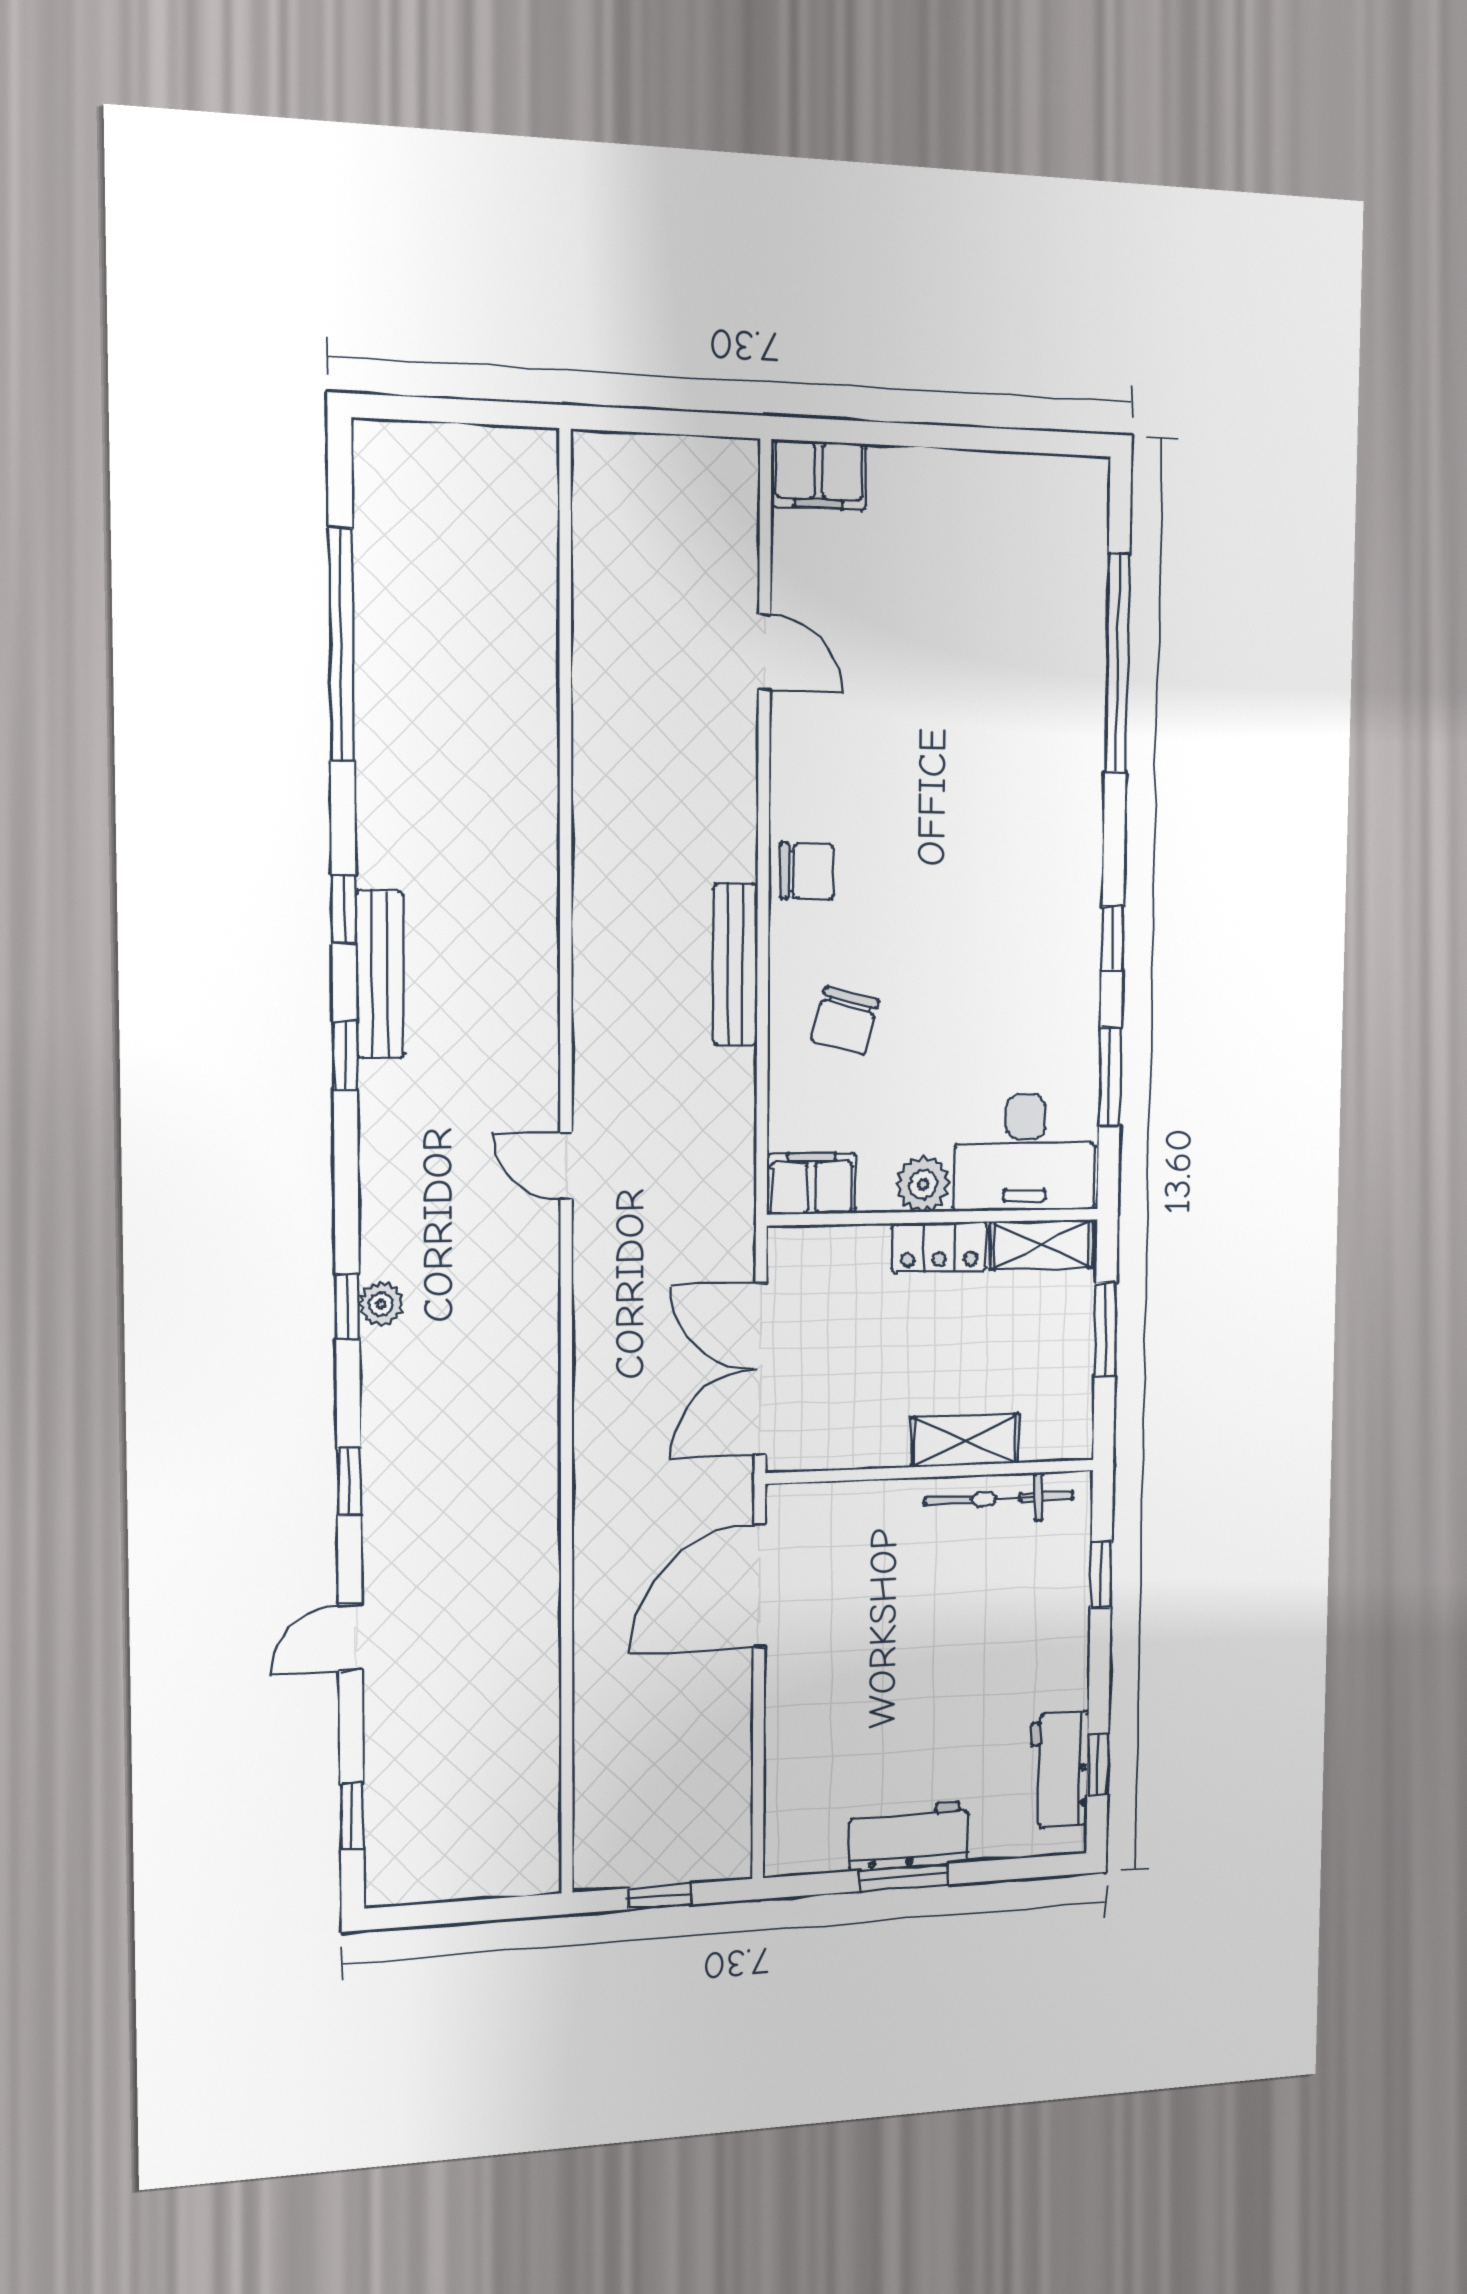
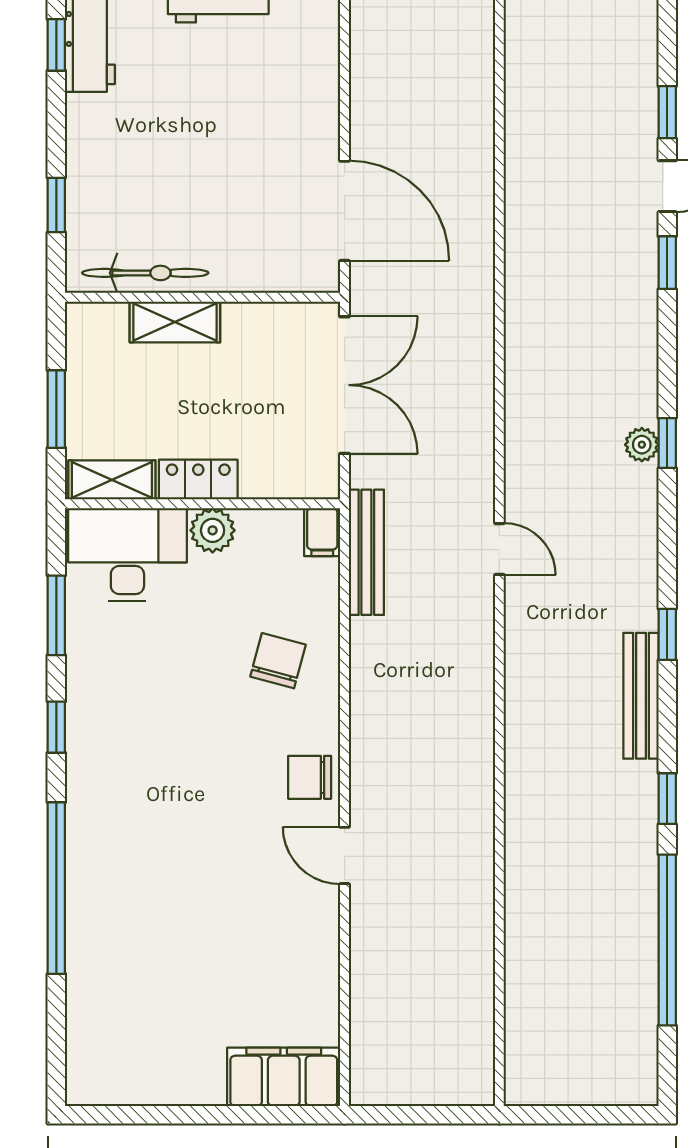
filing cabinet: (819, 475) -> (284, 1077), width x1.50, depth x1.17
door: (765, 652) -> (345, 855), moved
window: (1117, 663) -> (56, 888), moved
window: (344, 909) -> (667, 799), moved
bench: (735, 965) -> (366, 552), moved
filing cabinet: (811, 1184) -> (322, 532), width x0.50
window: (349, 1481) -> (667, 263), moved
door: (759, 1586) -> (345, 211), hinge flipped
window: (352, 1816) -> (667, 112), moved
○ ○ ○ ○
**WORK REQUIRED:**
Starting at the line with "window: (349, 1481) -> (667, 263), moved", restate each line through the end of the records, both ends included, and stop there.

**WRITTEN RESPONSE:**
window: (349, 1481) -> (667, 263), moved
door: (759, 1586) -> (345, 211), hinge flipped
window: (352, 1816) -> (667, 112), moved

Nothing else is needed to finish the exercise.